> [Required action]:
Output exactly what appears from the line containing "C204: 6.8uF (LED, LED2) -> none" to the end of the data below, and nothing more.

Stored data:
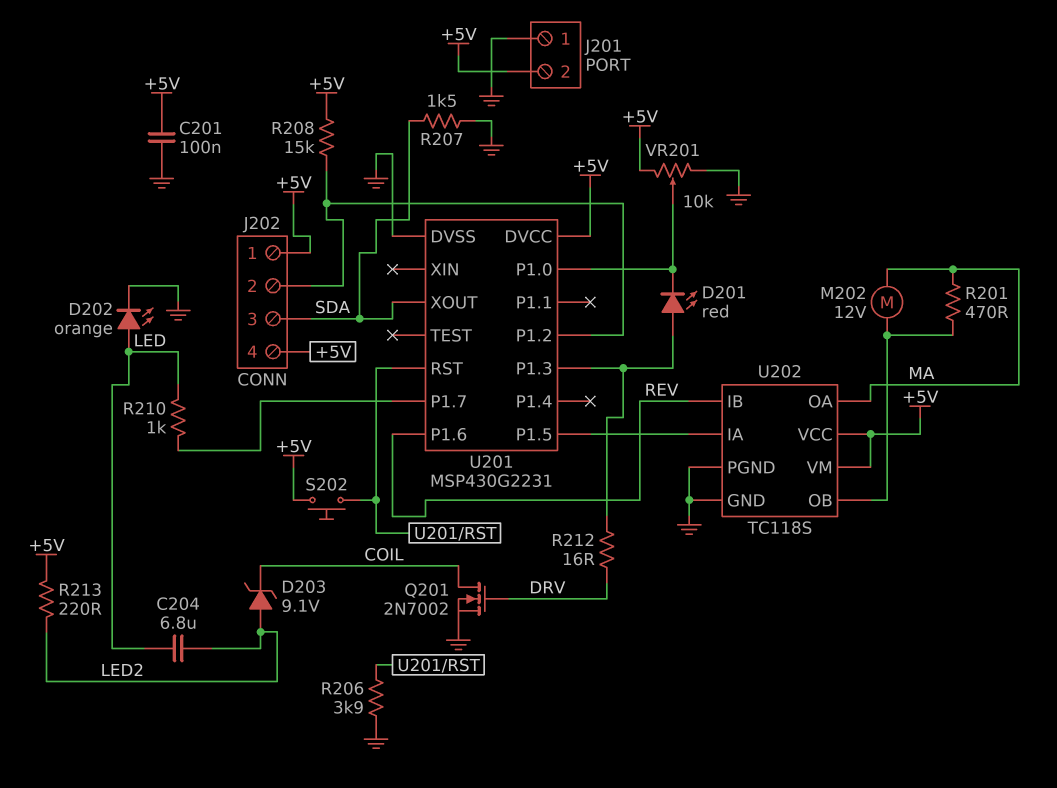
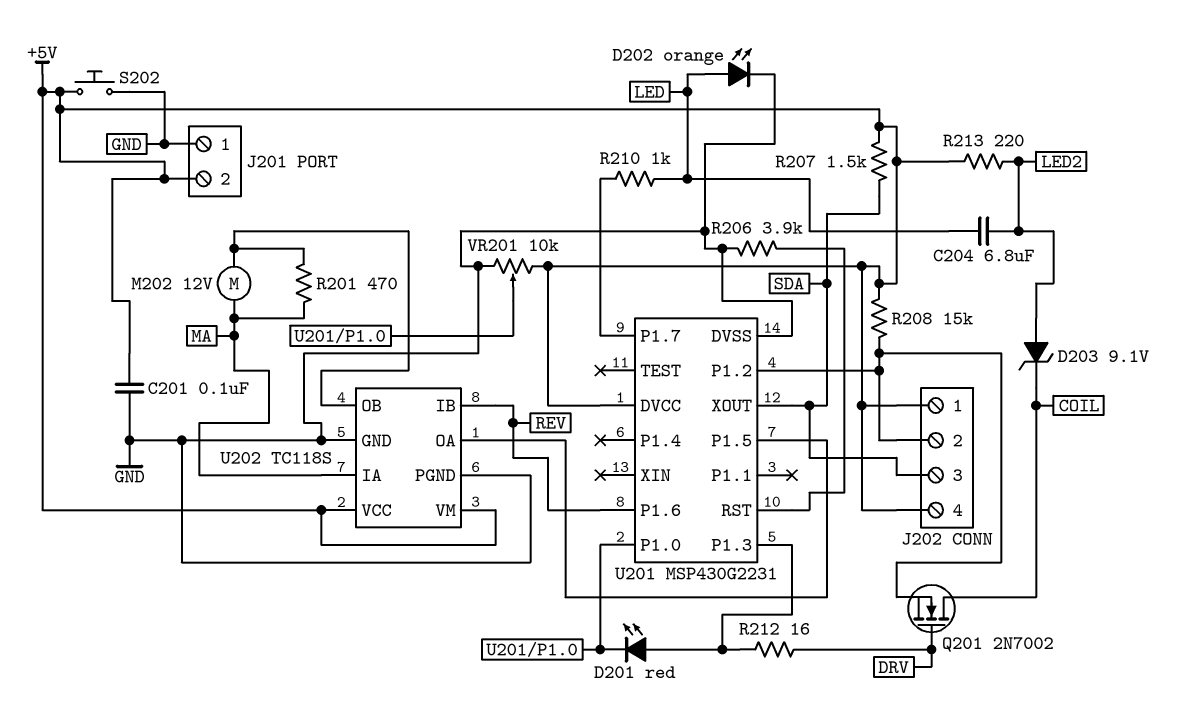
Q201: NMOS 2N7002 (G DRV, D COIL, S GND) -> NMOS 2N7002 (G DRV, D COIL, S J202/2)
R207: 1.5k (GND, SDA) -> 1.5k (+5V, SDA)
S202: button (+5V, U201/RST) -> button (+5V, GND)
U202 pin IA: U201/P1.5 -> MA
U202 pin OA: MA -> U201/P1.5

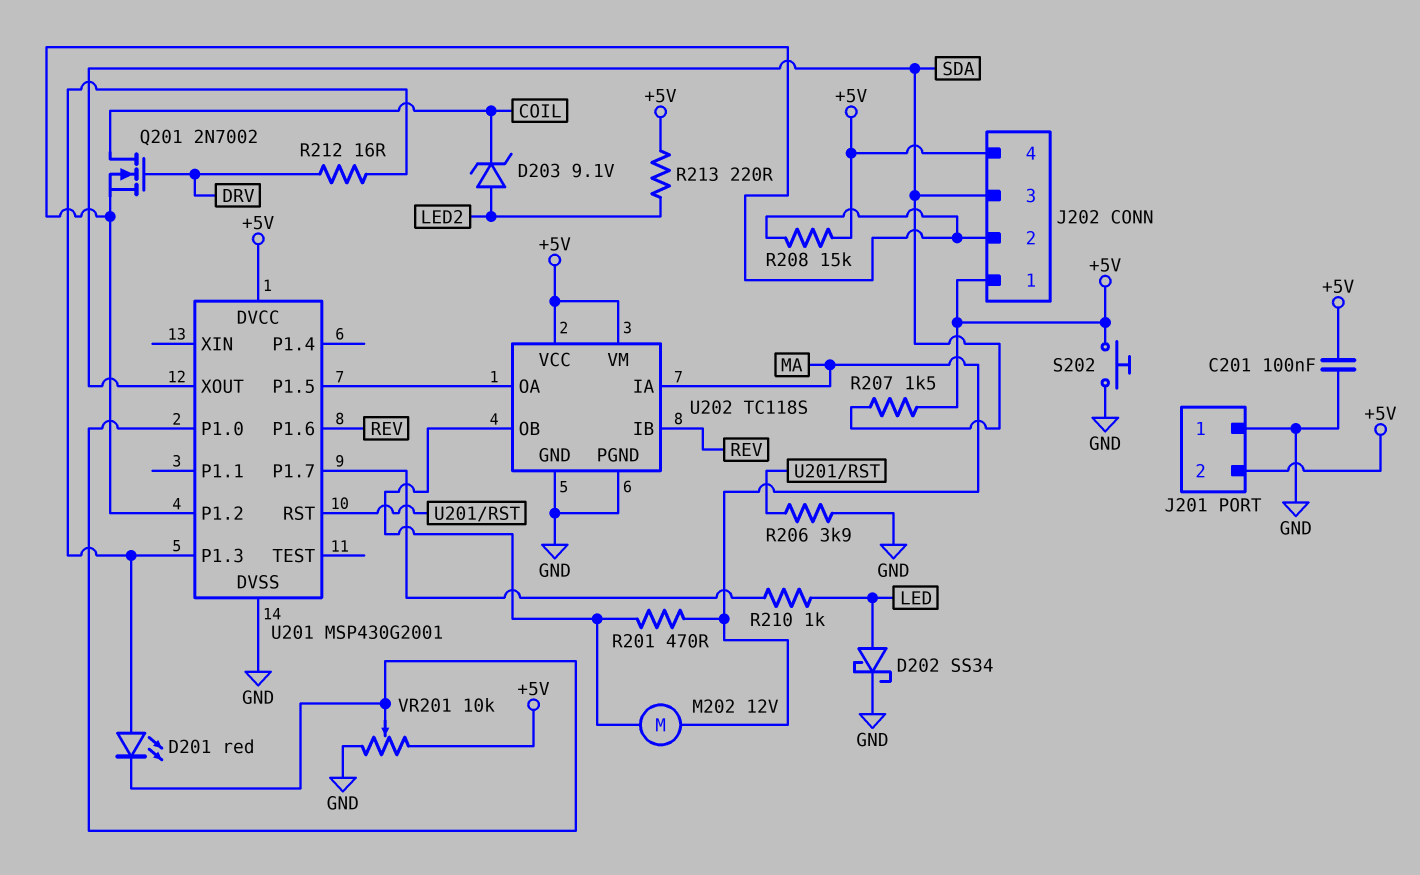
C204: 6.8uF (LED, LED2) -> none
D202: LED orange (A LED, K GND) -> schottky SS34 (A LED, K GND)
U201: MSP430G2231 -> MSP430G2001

> [Output of the exercise]:
C204: 6.8uF (LED, LED2) -> none
D202: LED orange (A LED, K GND) -> schottky SS34 (A LED, K GND)
U201: MSP430G2231 -> MSP430G2001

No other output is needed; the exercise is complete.